TASK DATA section start
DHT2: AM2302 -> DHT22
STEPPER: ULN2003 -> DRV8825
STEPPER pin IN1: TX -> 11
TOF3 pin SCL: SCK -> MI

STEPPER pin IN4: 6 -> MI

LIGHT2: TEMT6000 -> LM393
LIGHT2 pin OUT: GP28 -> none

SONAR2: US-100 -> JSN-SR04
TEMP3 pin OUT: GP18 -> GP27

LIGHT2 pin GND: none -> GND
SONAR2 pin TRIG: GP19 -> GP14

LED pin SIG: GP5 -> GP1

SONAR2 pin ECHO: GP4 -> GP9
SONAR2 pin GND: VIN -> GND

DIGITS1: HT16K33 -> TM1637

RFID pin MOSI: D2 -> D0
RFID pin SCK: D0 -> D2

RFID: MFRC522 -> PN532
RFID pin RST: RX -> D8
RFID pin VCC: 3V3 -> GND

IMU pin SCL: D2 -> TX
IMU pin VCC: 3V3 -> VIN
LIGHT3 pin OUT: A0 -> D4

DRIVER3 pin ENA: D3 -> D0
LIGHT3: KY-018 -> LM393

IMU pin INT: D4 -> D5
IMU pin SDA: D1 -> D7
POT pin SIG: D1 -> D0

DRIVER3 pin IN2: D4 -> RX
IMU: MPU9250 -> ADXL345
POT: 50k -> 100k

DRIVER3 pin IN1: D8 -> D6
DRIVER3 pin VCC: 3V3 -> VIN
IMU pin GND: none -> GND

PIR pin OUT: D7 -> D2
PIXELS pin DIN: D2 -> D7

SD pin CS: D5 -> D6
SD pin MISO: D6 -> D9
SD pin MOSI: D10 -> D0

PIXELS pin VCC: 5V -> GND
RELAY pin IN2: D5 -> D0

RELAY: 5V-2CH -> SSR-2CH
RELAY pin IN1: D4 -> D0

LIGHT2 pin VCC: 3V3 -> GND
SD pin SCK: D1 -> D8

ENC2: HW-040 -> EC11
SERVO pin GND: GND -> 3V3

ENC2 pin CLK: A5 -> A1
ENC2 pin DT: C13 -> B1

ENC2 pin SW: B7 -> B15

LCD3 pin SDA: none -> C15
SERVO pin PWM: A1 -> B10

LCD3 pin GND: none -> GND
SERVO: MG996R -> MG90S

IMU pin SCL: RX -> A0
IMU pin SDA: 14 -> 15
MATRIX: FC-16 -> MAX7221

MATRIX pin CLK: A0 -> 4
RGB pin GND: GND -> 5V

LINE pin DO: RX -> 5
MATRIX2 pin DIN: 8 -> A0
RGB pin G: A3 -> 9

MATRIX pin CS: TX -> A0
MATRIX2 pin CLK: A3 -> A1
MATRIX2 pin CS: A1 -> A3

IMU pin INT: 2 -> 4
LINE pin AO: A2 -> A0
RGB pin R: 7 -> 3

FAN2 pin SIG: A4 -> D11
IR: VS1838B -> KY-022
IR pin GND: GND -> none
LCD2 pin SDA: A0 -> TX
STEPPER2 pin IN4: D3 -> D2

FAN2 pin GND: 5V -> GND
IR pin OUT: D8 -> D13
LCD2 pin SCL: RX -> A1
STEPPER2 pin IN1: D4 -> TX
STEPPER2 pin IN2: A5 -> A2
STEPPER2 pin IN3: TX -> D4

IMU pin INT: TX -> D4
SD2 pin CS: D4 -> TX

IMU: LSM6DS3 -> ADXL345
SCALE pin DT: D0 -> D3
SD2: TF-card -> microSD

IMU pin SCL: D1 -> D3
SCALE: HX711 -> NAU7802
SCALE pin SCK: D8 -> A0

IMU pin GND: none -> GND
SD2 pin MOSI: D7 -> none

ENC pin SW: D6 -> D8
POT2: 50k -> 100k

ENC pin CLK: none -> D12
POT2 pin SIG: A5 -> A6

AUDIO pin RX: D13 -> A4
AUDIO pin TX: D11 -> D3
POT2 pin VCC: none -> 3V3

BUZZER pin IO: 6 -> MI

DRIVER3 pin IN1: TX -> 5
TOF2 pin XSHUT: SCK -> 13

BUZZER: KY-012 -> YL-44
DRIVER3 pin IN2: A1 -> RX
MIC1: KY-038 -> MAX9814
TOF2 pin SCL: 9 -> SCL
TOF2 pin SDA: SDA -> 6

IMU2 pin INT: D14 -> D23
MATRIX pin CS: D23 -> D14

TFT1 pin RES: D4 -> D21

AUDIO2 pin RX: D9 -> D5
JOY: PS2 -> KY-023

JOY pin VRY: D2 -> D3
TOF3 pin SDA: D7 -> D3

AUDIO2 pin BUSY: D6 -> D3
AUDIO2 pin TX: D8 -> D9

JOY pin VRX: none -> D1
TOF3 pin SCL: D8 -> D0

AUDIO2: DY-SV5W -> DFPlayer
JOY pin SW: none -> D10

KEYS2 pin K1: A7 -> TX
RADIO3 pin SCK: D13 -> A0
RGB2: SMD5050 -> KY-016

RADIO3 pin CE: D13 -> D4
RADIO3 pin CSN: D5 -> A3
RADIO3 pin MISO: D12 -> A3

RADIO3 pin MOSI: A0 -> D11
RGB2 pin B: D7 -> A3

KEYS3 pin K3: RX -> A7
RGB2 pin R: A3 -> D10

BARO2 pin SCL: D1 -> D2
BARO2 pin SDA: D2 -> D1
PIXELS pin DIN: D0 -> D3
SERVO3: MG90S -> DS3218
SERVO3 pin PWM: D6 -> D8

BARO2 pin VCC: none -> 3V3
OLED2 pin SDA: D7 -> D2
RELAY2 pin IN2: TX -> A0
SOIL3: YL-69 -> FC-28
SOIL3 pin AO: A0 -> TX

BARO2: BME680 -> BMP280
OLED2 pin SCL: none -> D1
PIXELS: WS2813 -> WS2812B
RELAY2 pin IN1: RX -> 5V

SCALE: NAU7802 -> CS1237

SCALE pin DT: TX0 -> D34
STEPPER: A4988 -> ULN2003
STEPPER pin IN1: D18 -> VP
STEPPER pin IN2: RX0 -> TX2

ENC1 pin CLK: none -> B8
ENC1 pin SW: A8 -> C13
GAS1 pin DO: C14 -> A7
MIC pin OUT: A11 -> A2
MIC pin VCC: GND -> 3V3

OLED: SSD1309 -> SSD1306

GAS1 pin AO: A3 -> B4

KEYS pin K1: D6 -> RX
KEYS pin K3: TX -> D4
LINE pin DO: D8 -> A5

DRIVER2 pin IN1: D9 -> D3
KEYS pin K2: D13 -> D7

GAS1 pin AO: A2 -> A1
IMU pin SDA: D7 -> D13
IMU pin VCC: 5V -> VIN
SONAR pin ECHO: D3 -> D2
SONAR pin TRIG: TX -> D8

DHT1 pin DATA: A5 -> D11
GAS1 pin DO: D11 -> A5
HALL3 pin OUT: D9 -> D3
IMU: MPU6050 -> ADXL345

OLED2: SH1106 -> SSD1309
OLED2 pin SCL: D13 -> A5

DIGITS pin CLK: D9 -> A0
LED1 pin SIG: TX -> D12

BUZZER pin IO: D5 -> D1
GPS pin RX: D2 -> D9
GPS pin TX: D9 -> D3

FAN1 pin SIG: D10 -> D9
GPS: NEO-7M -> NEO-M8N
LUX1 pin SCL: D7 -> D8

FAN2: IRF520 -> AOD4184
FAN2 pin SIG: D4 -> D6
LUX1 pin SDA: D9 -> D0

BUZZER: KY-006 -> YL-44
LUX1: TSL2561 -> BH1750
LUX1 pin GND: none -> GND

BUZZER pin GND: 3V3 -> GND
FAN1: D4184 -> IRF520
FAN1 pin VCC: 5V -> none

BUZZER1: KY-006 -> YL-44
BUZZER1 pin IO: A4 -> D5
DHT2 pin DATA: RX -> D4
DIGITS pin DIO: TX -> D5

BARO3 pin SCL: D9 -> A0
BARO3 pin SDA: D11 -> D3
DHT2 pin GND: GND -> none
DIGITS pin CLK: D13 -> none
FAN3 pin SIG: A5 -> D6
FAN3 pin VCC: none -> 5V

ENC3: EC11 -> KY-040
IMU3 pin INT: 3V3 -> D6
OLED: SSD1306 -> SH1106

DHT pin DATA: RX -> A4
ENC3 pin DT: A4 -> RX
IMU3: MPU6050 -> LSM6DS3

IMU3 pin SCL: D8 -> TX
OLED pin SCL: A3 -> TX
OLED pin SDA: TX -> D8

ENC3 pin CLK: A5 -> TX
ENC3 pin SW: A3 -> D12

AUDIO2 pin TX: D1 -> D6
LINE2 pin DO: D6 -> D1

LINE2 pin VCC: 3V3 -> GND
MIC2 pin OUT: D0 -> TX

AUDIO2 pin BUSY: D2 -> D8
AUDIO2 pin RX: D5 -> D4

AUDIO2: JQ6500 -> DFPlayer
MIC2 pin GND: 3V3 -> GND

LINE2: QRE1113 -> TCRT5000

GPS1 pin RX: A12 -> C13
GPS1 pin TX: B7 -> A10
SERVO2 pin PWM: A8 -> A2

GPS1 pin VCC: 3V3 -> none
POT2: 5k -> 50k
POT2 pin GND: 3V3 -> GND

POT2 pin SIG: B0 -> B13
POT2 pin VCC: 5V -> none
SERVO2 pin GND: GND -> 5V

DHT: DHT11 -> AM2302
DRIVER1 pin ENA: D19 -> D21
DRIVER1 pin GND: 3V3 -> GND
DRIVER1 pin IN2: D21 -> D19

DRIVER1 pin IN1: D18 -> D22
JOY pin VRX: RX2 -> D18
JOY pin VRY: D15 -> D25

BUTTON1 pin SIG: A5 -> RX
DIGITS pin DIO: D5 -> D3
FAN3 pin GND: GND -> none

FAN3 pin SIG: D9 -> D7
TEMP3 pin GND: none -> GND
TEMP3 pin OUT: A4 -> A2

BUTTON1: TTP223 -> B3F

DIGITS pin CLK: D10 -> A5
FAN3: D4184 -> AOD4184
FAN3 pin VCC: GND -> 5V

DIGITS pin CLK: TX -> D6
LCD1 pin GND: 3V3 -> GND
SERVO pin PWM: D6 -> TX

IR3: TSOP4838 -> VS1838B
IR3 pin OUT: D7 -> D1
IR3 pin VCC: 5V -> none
TASK DATA section end
WHAT THE EXERCISE ASKS = Please copy nothing but the lines from the one that holds "FAN3 pin VCC: GND -> 5V" through the last line of the material above, exactly as written.

SOLUTION TO THIS TASK =
FAN3 pin VCC: GND -> 5V

DIGITS pin CLK: TX -> D6
LCD1 pin GND: 3V3 -> GND
SERVO pin PWM: D6 -> TX

IR3: TSOP4838 -> VS1838B
IR3 pin OUT: D7 -> D1
IR3 pin VCC: 5V -> none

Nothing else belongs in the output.